=== Section Start ===
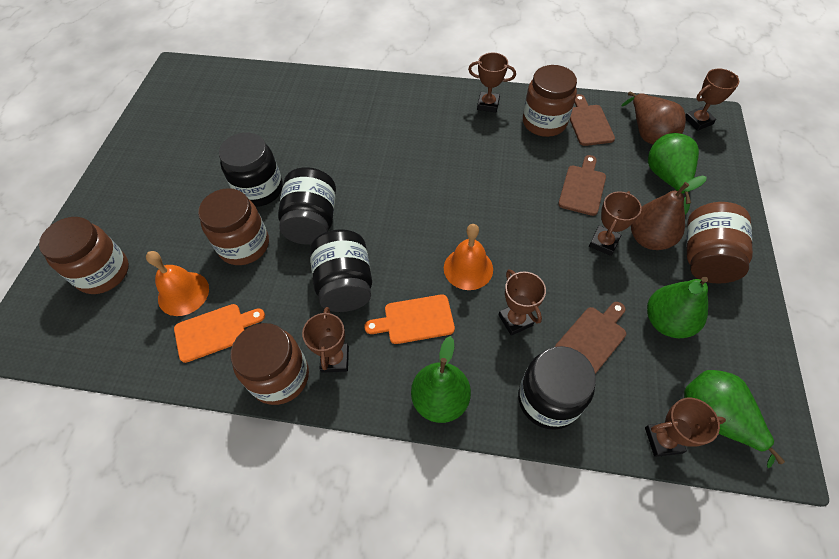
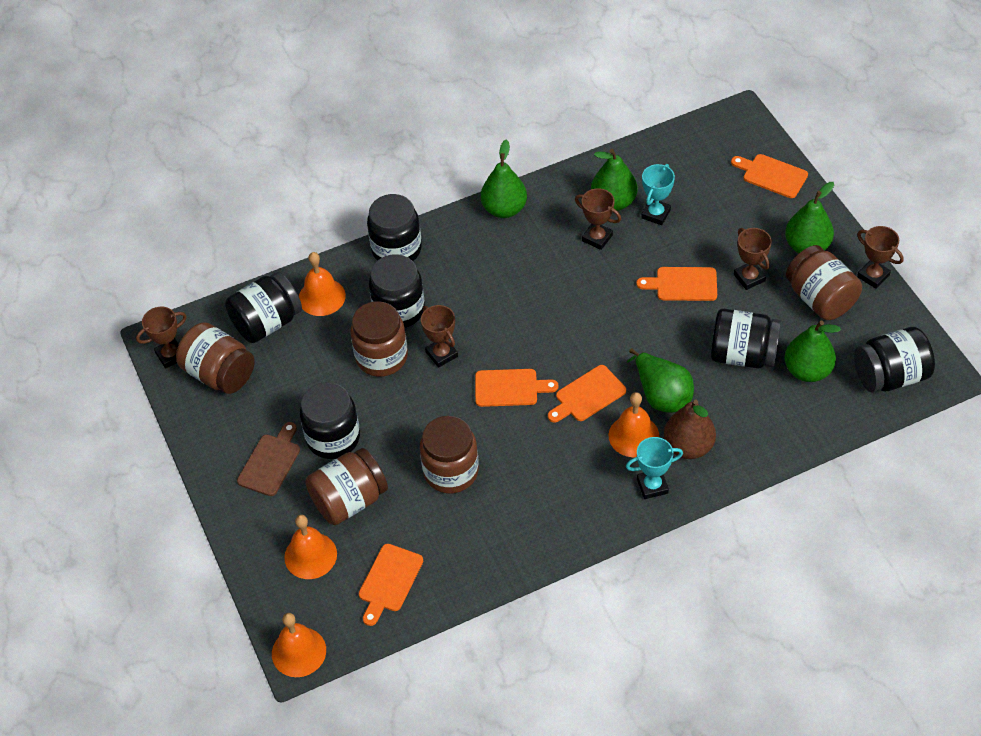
black jar: 4 -> 6
brown cutting board: 3 -> 1
brown pear: 2 -> 1
brown trophy: 6 -> 5
green pear: 4 -> 5
orange bell: 2 -> 4
orange cutting board: 2 -> 5
turquoise trophy: 0 -> 2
=== Section End ===
[Assignment] Transcribe nothing except the lines from the one with "brown trophy: 6 -> 5" through the end of the data above, each exactly as it appears.

[Solved problem]
brown trophy: 6 -> 5
green pear: 4 -> 5
orange bell: 2 -> 4
orange cutting board: 2 -> 5
turquoise trophy: 0 -> 2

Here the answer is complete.